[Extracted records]
======

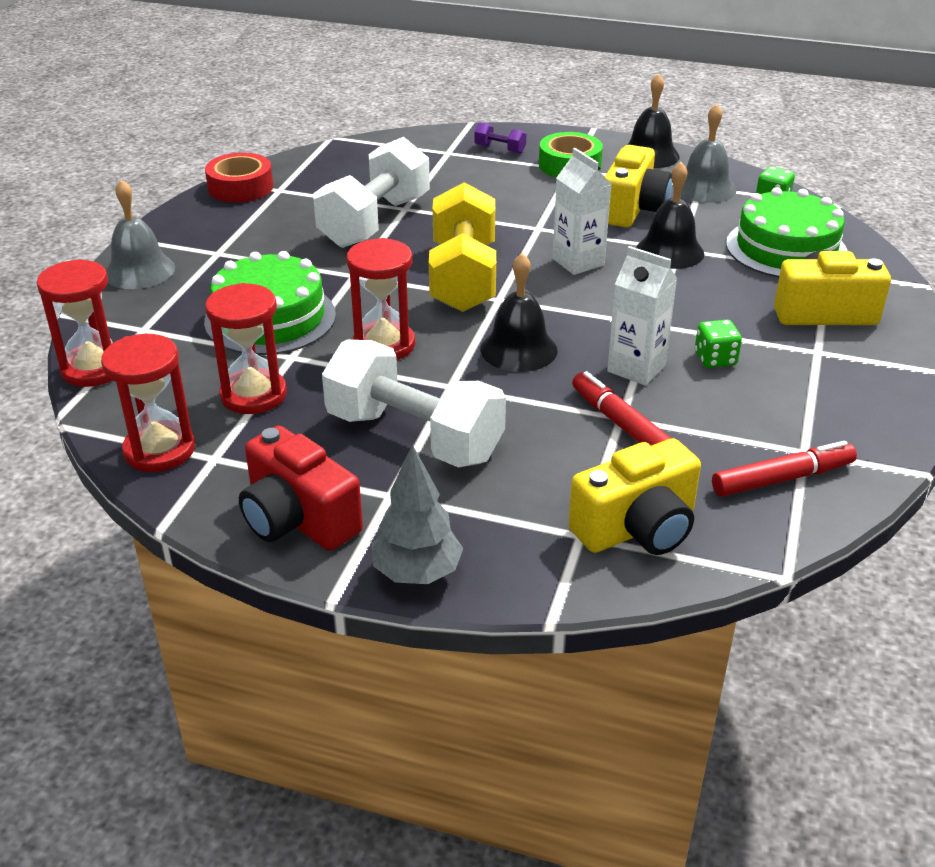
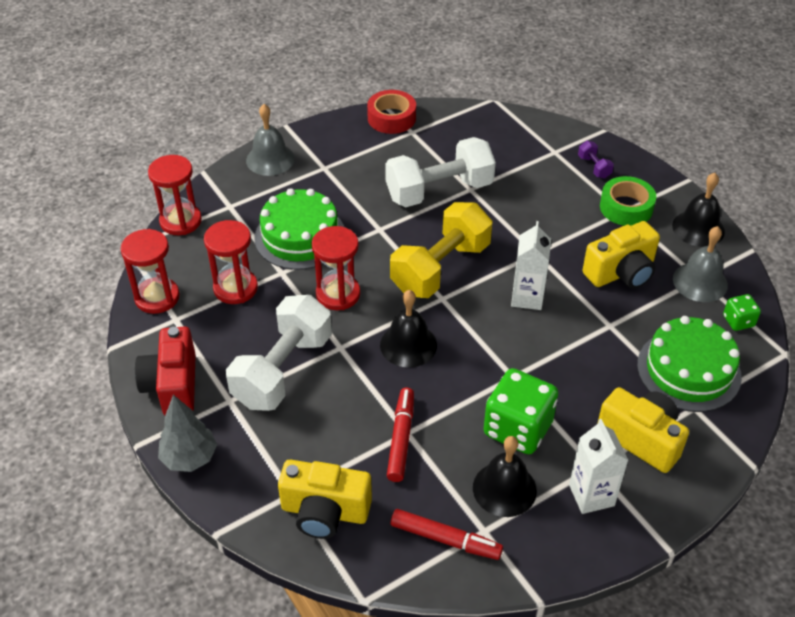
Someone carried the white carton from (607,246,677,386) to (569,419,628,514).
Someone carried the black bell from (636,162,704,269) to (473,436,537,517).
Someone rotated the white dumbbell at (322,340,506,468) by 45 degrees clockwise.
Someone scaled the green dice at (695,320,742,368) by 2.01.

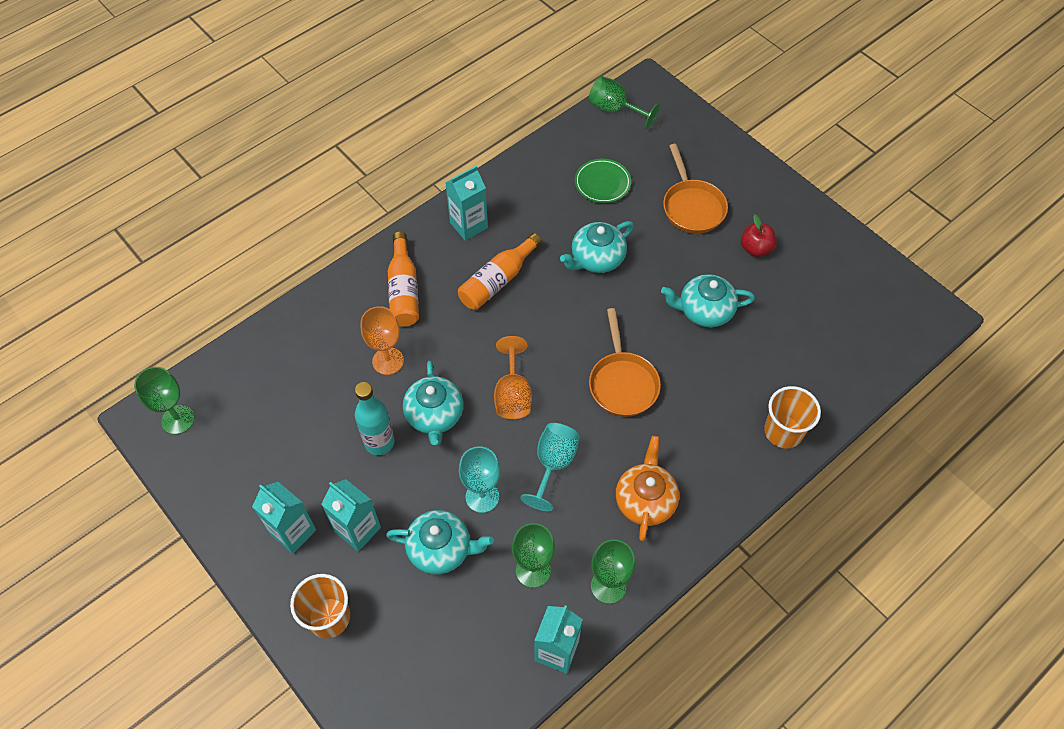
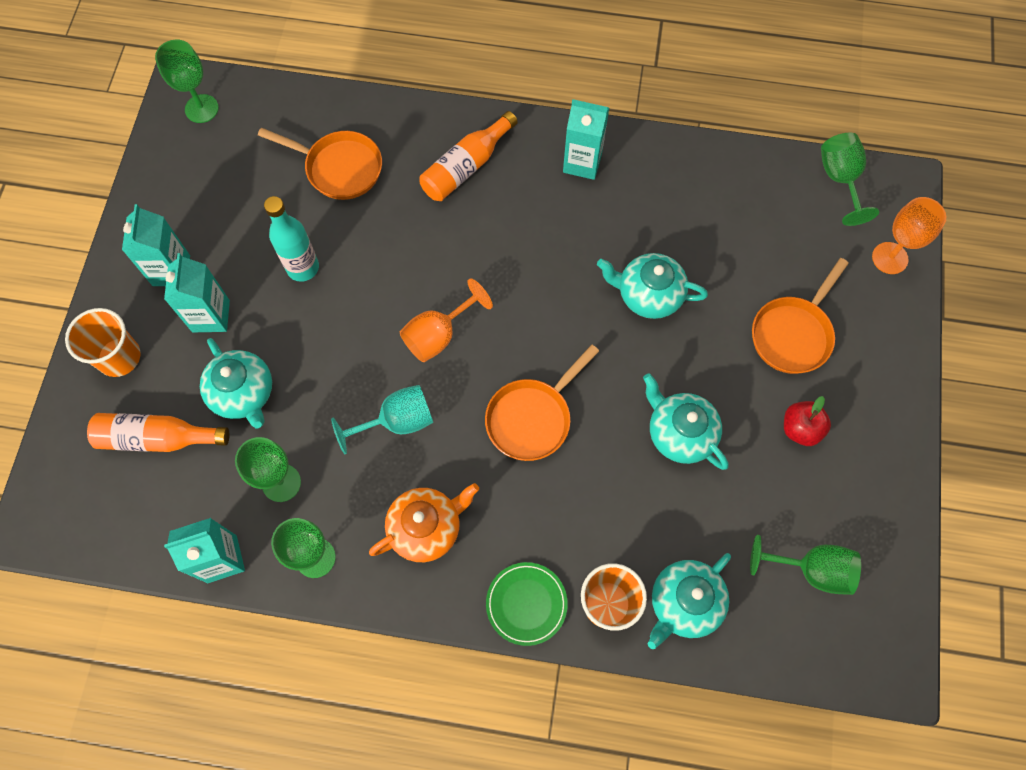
Someone took away the turquoise goblet at (459,446,500,513).
Someone put down the orange pan at (258,128,382,200).
Someone put down the green goblet at (750,535,861,595).
Someone carried the orange goblet from (361,306,404,375) to (872,197,946,274).
Someone carried the turquoise teapot from (403,361,463,446) to (648,553,731,649).
Someone carried the orange bottle from (458,233,542,310) to (87,413,229,452).
Someone carried the green plate from (575,159,631,203) to (486,562,568,646).

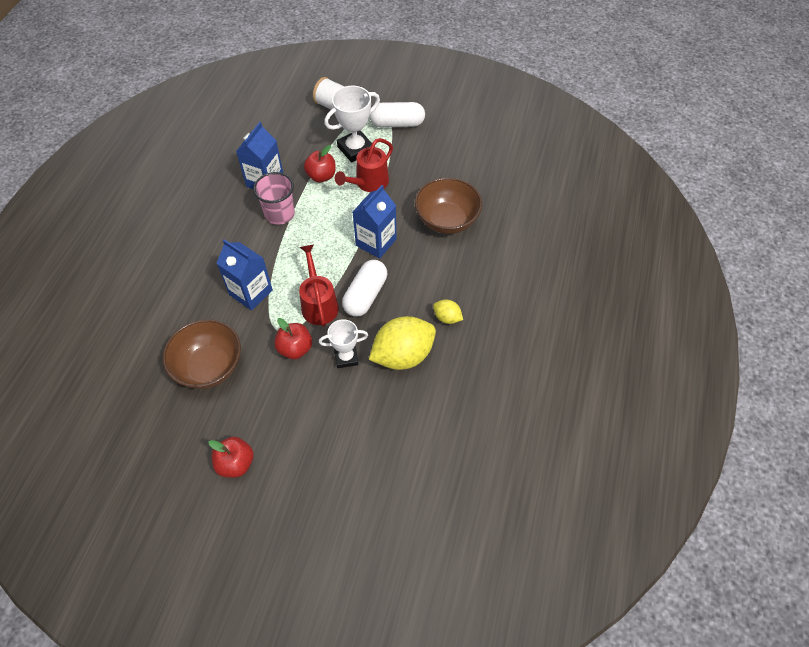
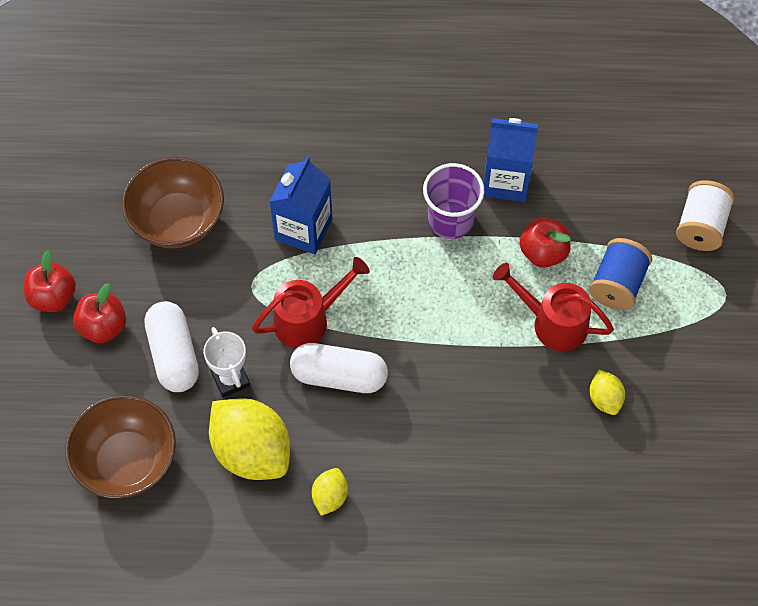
Someone took away the blue carton at (353,185,397,259).
Someone put down the yellow lemon at (590,370,625,415).
Someone carried the red apple from (274,318,312,359) to (73,283,126,343).
Someone carried the white capsule from (369,102,425,127) to (145,301,199,392).
Someone carried the brown bowl from (415,177,482,234) to (65,395,176,499).
Someone swapped the white trophy at (324,86,380,163) for the blue spool at (589,238,652,310).
Someone repainted the pink cup at (253,172,295,225), which became the purple cup at (423,163,484,239).

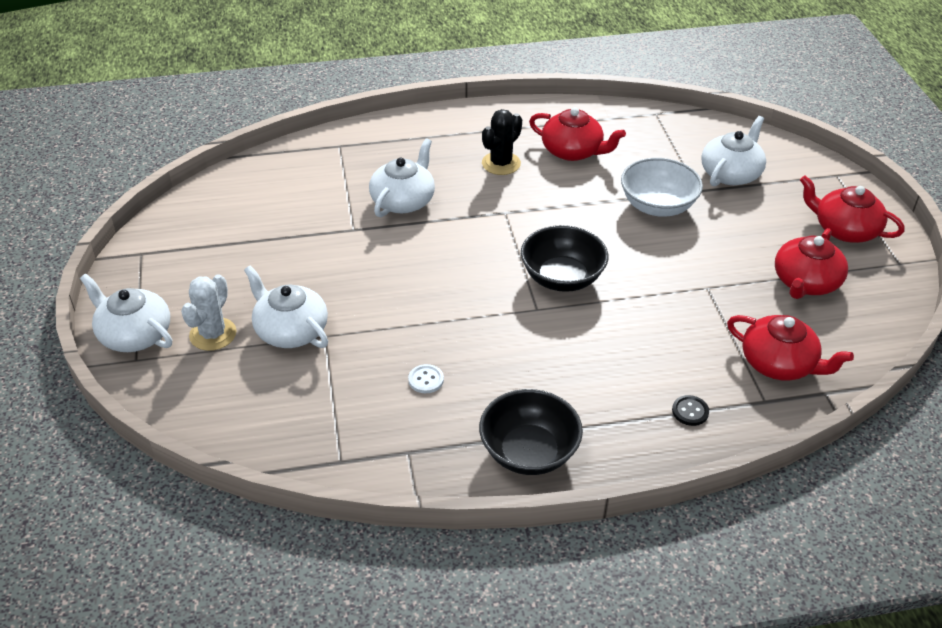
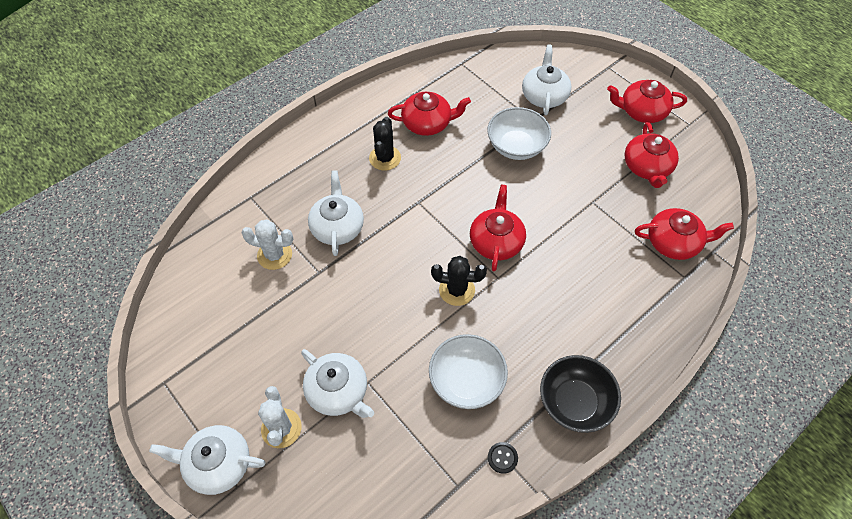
Someone put down the white cactus at (241,220,293,270).
Someone put down the black cactus at (431,256,487,306).
Someone carried the black button from (672,395,709,426) to (488,442,518,474).
Someone swapped the white button at (408,364,444,393) for the white bowl at (429,334,508,409).
Someone swapped the black bowl at (521,225,608,292) for the red teapot at (470,185,526,271).
Someone rotated the white teapot at (244,266,328,348) by 150 degrees counterclockwise.

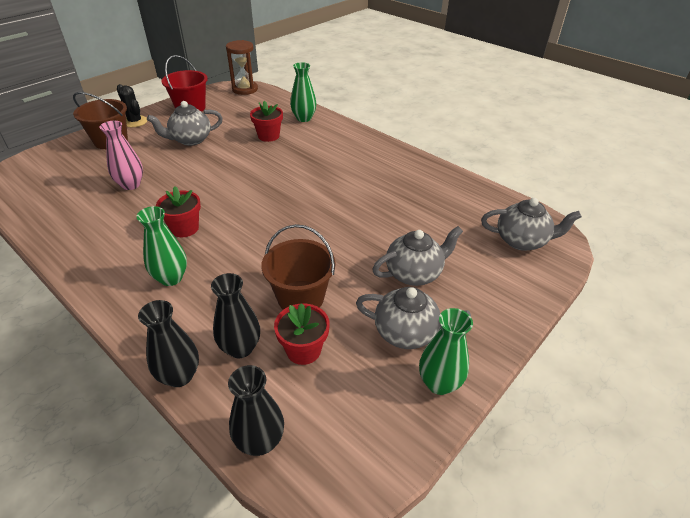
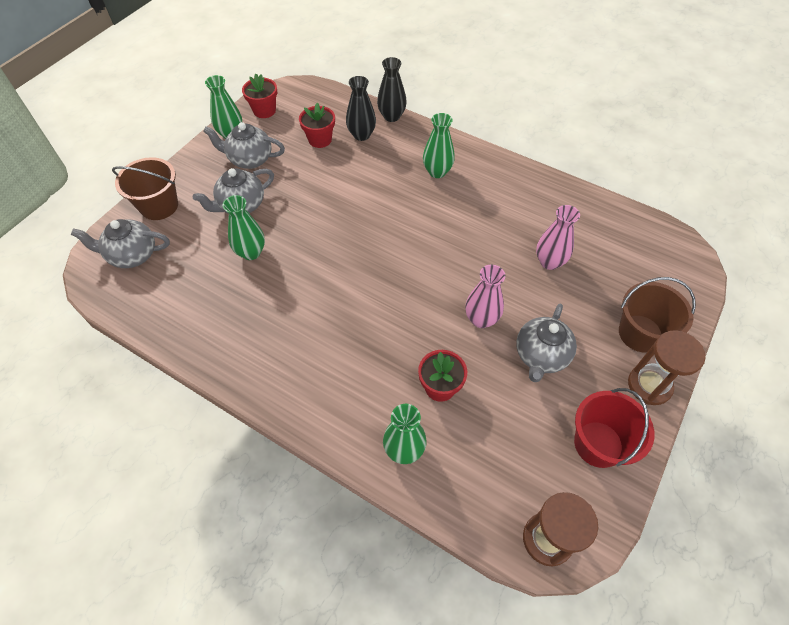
Someone took away the black vase at (228,365,284,456).
Someone put down the green vase at (223,195,265,260).
Someone put down the pink vase at (465,265,505,328).
Someone carried the red flower pot from (156,187,201,237) to (242,73,278,118).
Someone carried the brown bucket from (261,224,336,310) to (112,157,178,220).
Someone swapped the black cactus at (117,84,148,127) for the brown hourglass at (628,330,706,405).
Someone rotated the grey teapot at (147,101,223,146) by 150 degrees clockwise.

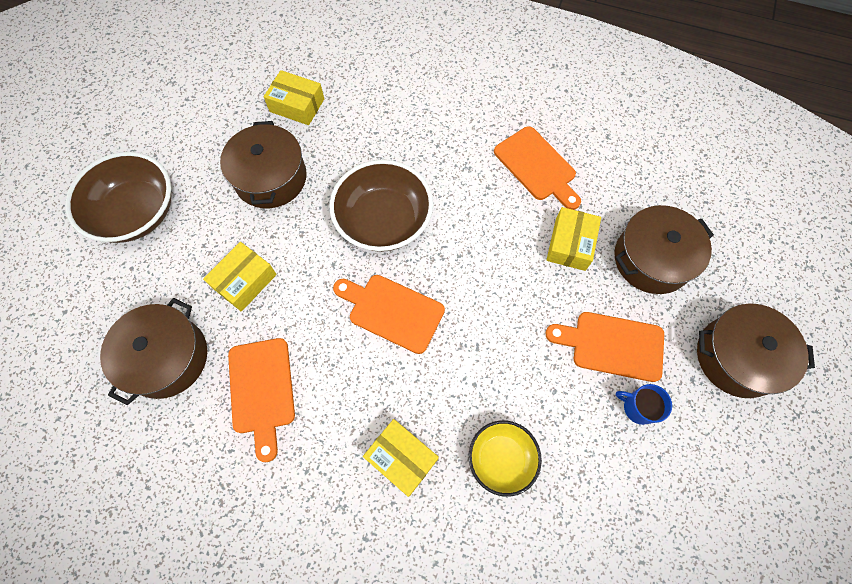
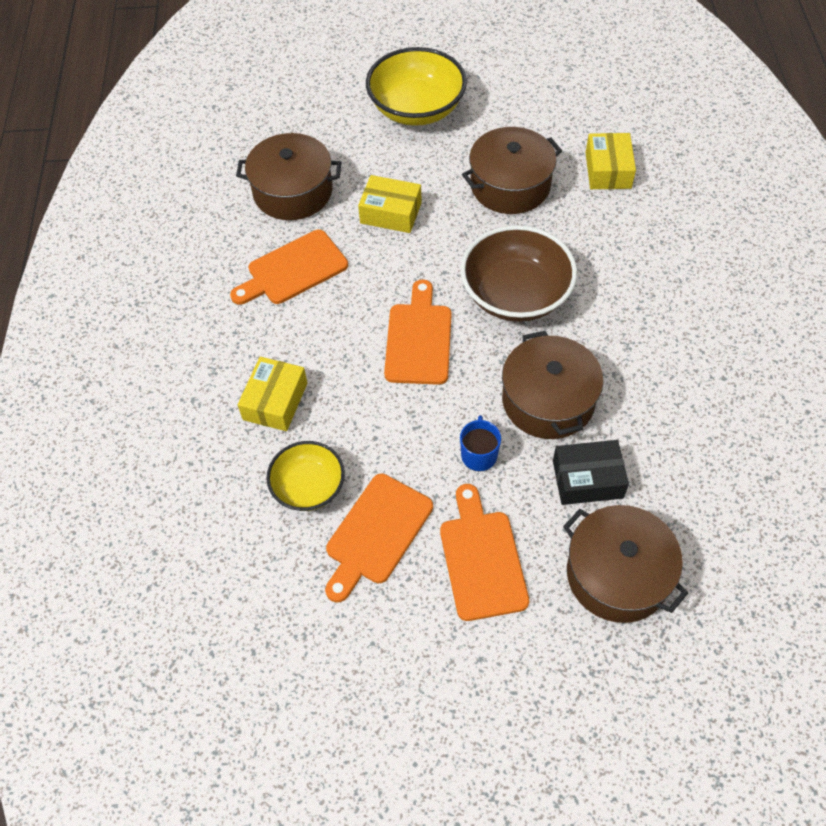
Someone carried the orange cutting board from (494,126,581,210) to (325,474,433,602).
Someone carried the blue mug from (615,384,672,425) to (460,415,501,471).
Someone carried the brown pot from (697,304,815,398) to (502,331,603,439).
Someone repainted the brown bowl at (65,152,171,243), which became the yellow bowl at (366,47,467,126).
Someone repainted the yellow box at (546,207,601,271), which became the black box at (553,440,629,505).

======

* [Assignment] Pictures aside, retype the entries above exactly as they are.

* [Written response]
Someone carried the white carton from (607,246,677,386) to (569,419,628,514).
Someone carried the black bell from (636,162,704,269) to (473,436,537,517).
Someone rotated the white dumbbell at (322,340,506,468) by 45 degrees clockwise.
Someone scaled the green dice at (695,320,742,368) by 2.01.

Someone took away the turquoise goblet at (459,446,500,513).
Someone put down the orange pan at (258,128,382,200).
Someone put down the green goblet at (750,535,861,595).
Someone carried the orange goblet from (361,306,404,375) to (872,197,946,274).
Someone carried the turquoise teapot from (403,361,463,446) to (648,553,731,649).
Someone carried the orange bottle from (458,233,542,310) to (87,413,229,452).
Someone carried the green plate from (575,159,631,203) to (486,562,568,646).

Someone took away the blue carton at (353,185,397,259).
Someone put down the yellow lemon at (590,370,625,415).
Someone carried the red apple from (274,318,312,359) to (73,283,126,343).
Someone carried the white capsule from (369,102,425,127) to (145,301,199,392).
Someone carried the brown bowl from (415,177,482,234) to (65,395,176,499).
Someone swapped the white trophy at (324,86,380,163) for the blue spool at (589,238,652,310).
Someone repainted the pink cup at (253,172,295,225), which became the purple cup at (423,163,484,239).

Someone put down the white cactus at (241,220,293,270).
Someone put down the black cactus at (431,256,487,306).
Someone carried the black button from (672,395,709,426) to (488,442,518,474).
Someone swapped the white button at (408,364,444,393) for the white bowl at (429,334,508,409).
Someone swapped the black bowl at (521,225,608,292) for the red teapot at (470,185,526,271).
Someone rotated the white teapot at (244,266,328,348) by 150 degrees counterclockwise.

Someone took away the black vase at (228,365,284,456).
Someone put down the green vase at (223,195,265,260).
Someone put down the pink vase at (465,265,505,328).
Someone carried the red flower pot from (156,187,201,237) to (242,73,278,118).
Someone carried the brown bucket from (261,224,336,310) to (112,157,178,220).
Someone swapped the black cactus at (117,84,148,127) for the brown hourglass at (628,330,706,405).
Someone rotated the grey teapot at (147,101,223,146) by 150 degrees clockwise.

Someone carried the orange cutting board from (494,126,581,210) to (325,474,433,602).
Someone carried the blue mug from (615,384,672,425) to (460,415,501,471).
Someone carried the brown pot from (697,304,815,398) to (502,331,603,439).
Someone repainted the brown bowl at (65,152,171,243), which became the yellow bowl at (366,47,467,126).
Someone repainted the yellow box at (546,207,601,271), which became the black box at (553,440,629,505).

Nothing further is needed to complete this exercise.